===== Extracted material

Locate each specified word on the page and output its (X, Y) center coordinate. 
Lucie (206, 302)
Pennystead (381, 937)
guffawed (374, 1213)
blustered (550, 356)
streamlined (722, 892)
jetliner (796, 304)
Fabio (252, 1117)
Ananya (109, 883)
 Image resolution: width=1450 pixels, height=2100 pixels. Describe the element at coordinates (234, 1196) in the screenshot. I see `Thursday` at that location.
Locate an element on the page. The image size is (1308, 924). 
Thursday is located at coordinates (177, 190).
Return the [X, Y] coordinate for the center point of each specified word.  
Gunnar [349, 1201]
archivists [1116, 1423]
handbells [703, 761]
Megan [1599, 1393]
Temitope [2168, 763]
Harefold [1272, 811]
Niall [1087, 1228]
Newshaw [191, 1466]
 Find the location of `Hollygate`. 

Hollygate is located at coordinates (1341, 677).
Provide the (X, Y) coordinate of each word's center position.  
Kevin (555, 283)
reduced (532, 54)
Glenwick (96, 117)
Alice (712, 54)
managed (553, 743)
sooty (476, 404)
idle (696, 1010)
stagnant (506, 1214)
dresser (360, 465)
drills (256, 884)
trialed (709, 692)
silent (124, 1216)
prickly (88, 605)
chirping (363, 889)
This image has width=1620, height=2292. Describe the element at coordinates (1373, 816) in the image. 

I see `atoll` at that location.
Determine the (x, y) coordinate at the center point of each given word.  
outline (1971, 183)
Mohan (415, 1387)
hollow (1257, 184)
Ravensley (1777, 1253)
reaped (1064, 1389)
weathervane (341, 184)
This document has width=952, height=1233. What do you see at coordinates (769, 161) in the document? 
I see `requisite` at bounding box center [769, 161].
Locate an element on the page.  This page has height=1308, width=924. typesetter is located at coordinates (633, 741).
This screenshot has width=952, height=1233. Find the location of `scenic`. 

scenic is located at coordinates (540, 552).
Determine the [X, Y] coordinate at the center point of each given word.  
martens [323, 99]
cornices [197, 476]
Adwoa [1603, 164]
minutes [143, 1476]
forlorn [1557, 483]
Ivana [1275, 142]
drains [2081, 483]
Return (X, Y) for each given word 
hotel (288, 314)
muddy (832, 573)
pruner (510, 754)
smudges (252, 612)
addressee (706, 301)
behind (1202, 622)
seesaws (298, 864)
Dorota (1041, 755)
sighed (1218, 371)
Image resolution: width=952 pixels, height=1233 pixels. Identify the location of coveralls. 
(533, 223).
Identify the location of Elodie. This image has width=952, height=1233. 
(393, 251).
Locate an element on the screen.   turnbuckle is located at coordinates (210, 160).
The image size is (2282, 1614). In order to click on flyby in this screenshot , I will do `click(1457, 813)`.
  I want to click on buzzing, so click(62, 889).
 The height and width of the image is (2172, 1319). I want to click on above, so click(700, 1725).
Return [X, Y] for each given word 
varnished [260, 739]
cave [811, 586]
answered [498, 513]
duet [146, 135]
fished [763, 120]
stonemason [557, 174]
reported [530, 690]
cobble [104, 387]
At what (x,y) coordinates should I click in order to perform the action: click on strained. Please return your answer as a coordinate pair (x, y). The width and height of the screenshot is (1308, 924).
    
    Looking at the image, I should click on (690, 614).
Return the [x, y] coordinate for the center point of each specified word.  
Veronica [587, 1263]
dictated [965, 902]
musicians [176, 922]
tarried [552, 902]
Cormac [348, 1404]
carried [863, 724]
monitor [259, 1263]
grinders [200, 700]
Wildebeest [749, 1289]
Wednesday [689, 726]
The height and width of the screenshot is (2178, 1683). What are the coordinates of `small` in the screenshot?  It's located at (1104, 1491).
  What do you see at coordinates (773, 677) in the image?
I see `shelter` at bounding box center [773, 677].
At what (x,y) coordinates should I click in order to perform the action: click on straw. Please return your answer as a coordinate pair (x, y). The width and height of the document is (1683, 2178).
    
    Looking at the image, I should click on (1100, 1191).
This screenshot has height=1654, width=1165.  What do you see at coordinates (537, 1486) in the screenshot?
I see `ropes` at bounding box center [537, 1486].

==========

#### [What this task involves]
Find each line of the records above that contains the word "document" and copy those lines. Case counts.

#### [Exercise response]
This document has width=952, height=1233. What do you see at coordinates (769, 161) in the document? 
At what (x,y) coordinates should I click in order to perform the action: click on straw. Please return your answer as a coordinate pair (x, y). The width and height of the document is (1683, 2178).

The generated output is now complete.